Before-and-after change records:
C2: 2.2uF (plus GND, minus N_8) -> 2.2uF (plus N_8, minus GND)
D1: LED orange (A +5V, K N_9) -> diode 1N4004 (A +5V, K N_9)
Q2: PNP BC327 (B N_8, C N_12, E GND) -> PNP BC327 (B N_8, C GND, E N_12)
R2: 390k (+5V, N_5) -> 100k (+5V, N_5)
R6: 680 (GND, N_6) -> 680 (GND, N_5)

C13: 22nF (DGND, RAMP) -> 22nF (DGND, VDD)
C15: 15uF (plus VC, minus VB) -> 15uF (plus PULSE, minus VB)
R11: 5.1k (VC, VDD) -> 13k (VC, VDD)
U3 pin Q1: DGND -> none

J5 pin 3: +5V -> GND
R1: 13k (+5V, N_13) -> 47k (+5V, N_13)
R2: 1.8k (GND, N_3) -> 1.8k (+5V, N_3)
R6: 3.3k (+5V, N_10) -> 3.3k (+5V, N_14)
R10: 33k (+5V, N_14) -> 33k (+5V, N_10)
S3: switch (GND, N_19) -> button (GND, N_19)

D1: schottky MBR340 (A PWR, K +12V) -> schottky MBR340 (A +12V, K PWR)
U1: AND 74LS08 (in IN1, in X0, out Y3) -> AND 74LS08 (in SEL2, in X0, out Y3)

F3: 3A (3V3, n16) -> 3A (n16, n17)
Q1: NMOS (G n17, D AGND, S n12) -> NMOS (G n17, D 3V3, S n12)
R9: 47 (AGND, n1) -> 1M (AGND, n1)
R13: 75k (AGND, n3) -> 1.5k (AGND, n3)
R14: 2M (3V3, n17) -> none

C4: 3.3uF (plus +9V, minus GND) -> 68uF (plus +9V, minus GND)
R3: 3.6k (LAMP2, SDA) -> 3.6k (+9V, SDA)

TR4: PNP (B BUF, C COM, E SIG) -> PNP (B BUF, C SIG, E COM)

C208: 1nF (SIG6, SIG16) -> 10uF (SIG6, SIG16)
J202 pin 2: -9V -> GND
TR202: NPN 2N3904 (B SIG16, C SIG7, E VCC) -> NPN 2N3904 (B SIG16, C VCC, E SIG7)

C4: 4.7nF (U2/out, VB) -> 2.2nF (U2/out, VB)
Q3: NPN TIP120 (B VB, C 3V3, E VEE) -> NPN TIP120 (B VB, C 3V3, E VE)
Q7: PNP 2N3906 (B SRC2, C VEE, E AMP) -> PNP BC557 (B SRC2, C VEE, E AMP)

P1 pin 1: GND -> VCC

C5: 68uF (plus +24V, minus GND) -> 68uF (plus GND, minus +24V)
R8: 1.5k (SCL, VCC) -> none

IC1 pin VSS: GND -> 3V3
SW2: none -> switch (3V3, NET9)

■ Work item ■
Set the lines down exactly, from the first line of the records to the line where "R2: 1.8k (GND, N_3) -> 1.8k (+5V, N_3)" appears, with both ends kept.

■ Result of this task ■
C2: 2.2uF (plus GND, minus N_8) -> 2.2uF (plus N_8, minus GND)
D1: LED orange (A +5V, K N_9) -> diode 1N4004 (A +5V, K N_9)
Q2: PNP BC327 (B N_8, C N_12, E GND) -> PNP BC327 (B N_8, C GND, E N_12)
R2: 390k (+5V, N_5) -> 100k (+5V, N_5)
R6: 680 (GND, N_6) -> 680 (GND, N_5)

C13: 22nF (DGND, RAMP) -> 22nF (DGND, VDD)
C15: 15uF (plus VC, minus VB) -> 15uF (plus PULSE, minus VB)
R11: 5.1k (VC, VDD) -> 13k (VC, VDD)
U3 pin Q1: DGND -> none

J5 pin 3: +5V -> GND
R1: 13k (+5V, N_13) -> 47k (+5V, N_13)
R2: 1.8k (GND, N_3) -> 1.8k (+5V, N_3)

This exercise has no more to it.